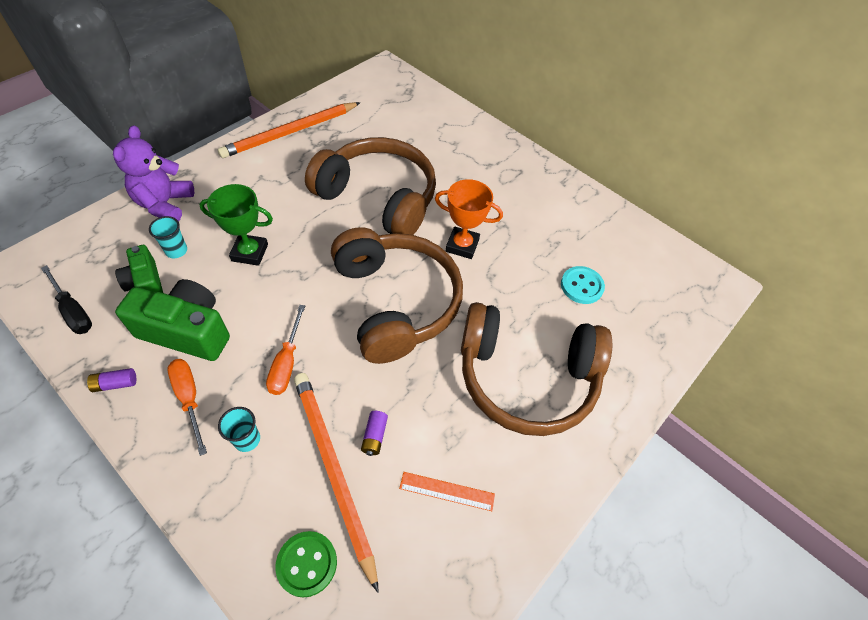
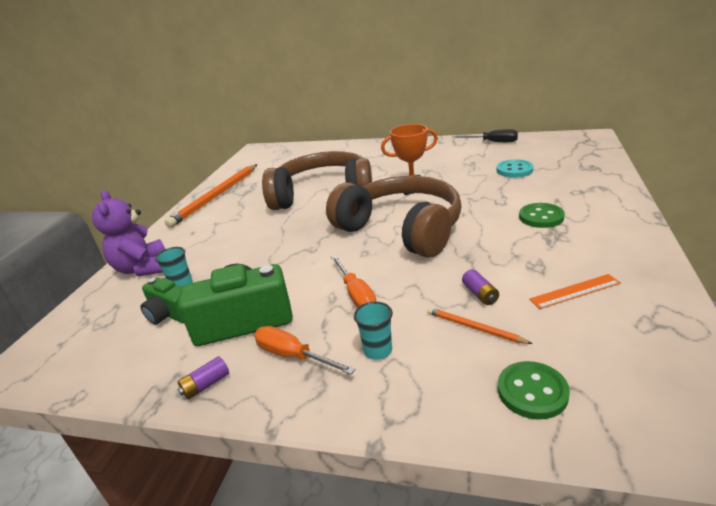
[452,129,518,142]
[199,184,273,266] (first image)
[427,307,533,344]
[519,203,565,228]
• • •
*Brief:* The pictures alone are to be left out when the data above is copied; all else must match exactly.

*Answer for the task:*
[452,129,518,142]
[199,184,273,266] (first image)
[427,307,533,344]
[519,203,565,228]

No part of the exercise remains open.